[Work instruction]: Output the listing below verbatim, without images.

[Dataset content]:
____

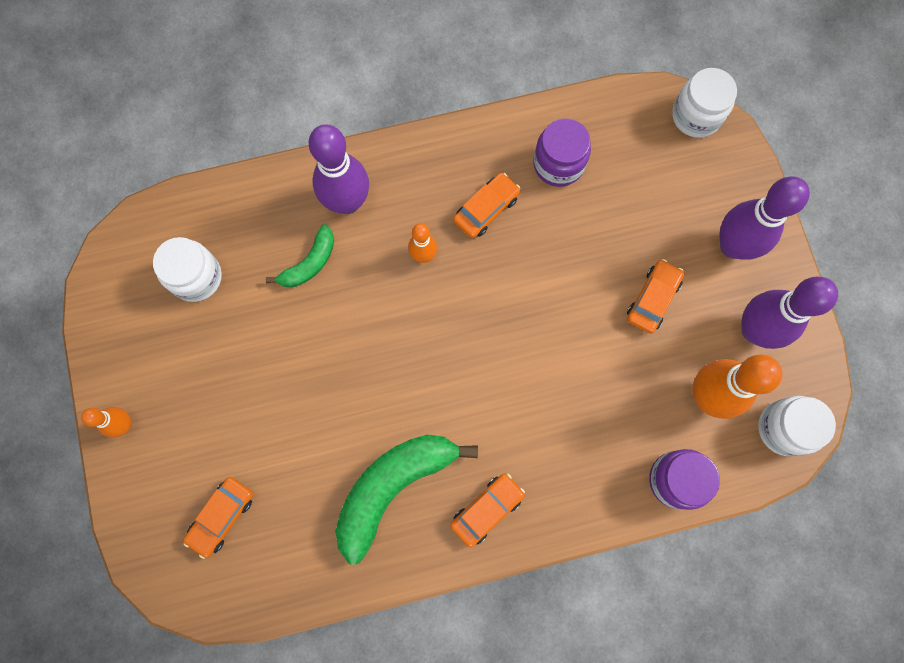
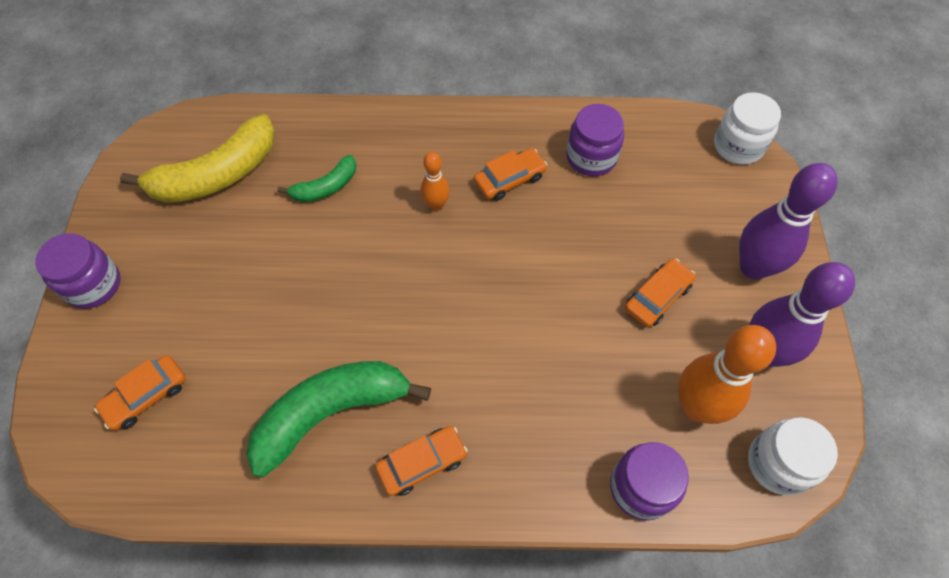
camera: 15 degrees right, 15 degrees down
(124, 424) = (93, 285): orange bowling pin -> purple jar
(196, 277) = (217, 175): white jar -> yellow banana
(347, 202) = (380, 145): purple bowling pin -> none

____

[Exercise response]:
camera: 15 degrees right, 15 degrees down
(124, 424) = (93, 285): orange bowling pin -> purple jar
(196, 277) = (217, 175): white jar -> yellow banana
(347, 202) = (380, 145): purple bowling pin -> none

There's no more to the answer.